[Exercise brief] Every line of the material is to be set down again without any change.

[Given data]
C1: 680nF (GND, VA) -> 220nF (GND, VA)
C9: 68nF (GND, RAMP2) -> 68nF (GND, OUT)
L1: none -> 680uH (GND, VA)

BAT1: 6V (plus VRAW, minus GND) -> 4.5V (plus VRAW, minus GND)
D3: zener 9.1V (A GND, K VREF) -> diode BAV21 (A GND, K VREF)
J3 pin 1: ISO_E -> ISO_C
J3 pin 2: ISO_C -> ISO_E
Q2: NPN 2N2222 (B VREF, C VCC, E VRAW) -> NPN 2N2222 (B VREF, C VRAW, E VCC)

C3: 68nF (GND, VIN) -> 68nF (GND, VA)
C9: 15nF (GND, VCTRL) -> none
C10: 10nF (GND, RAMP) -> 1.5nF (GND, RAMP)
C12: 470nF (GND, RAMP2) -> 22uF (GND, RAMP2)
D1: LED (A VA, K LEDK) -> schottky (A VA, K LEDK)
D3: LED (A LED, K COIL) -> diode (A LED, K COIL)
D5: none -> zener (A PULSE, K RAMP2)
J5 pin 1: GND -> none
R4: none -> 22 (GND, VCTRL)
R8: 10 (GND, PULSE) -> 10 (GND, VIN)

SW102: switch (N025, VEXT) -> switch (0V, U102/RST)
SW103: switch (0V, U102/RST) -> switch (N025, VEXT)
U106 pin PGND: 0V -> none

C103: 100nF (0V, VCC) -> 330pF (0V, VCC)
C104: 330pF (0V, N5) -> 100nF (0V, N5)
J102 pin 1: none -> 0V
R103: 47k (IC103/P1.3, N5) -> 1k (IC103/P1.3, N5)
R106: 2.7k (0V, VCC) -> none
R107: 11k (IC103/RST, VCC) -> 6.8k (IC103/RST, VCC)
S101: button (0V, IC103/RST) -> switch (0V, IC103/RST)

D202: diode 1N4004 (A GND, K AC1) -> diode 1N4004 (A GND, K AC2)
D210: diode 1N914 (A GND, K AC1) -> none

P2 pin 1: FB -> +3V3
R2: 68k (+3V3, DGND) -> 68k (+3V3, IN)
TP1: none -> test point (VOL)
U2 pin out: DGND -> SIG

[Task output]
C1: 680nF (GND, VA) -> 220nF (GND, VA)
C9: 68nF (GND, RAMP2) -> 68nF (GND, OUT)
L1: none -> 680uH (GND, VA)

BAT1: 6V (plus VRAW, minus GND) -> 4.5V (plus VRAW, minus GND)
D3: zener 9.1V (A GND, K VREF) -> diode BAV21 (A GND, K VREF)
J3 pin 1: ISO_E -> ISO_C
J3 pin 2: ISO_C -> ISO_E
Q2: NPN 2N2222 (B VREF, C VCC, E VRAW) -> NPN 2N2222 (B VREF, C VRAW, E VCC)

C3: 68nF (GND, VIN) -> 68nF (GND, VA)
C9: 15nF (GND, VCTRL) -> none
C10: 10nF (GND, RAMP) -> 1.5nF (GND, RAMP)
C12: 470nF (GND, RAMP2) -> 22uF (GND, RAMP2)
D1: LED (A VA, K LEDK) -> schottky (A VA, K LEDK)
D3: LED (A LED, K COIL) -> diode (A LED, K COIL)
D5: none -> zener (A PULSE, K RAMP2)
J5 pin 1: GND -> none
R4: none -> 22 (GND, VCTRL)
R8: 10 (GND, PULSE) -> 10 (GND, VIN)

SW102: switch (N025, VEXT) -> switch (0V, U102/RST)
SW103: switch (0V, U102/RST) -> switch (N025, VEXT)
U106 pin PGND: 0V -> none

C103: 100nF (0V, VCC) -> 330pF (0V, VCC)
C104: 330pF (0V, N5) -> 100nF (0V, N5)
J102 pin 1: none -> 0V
R103: 47k (IC103/P1.3, N5) -> 1k (IC103/P1.3, N5)
R106: 2.7k (0V, VCC) -> none
R107: 11k (IC103/RST, VCC) -> 6.8k (IC103/RST, VCC)
S101: button (0V, IC103/RST) -> switch (0V, IC103/RST)

D202: diode 1N4004 (A GND, K AC1) -> diode 1N4004 (A GND, K AC2)
D210: diode 1N914 (A GND, K AC1) -> none

P2 pin 1: FB -> +3V3
R2: 68k (+3V3, DGND) -> 68k (+3V3, IN)
TP1: none -> test point (VOL)
U2 pin out: DGND -> SIG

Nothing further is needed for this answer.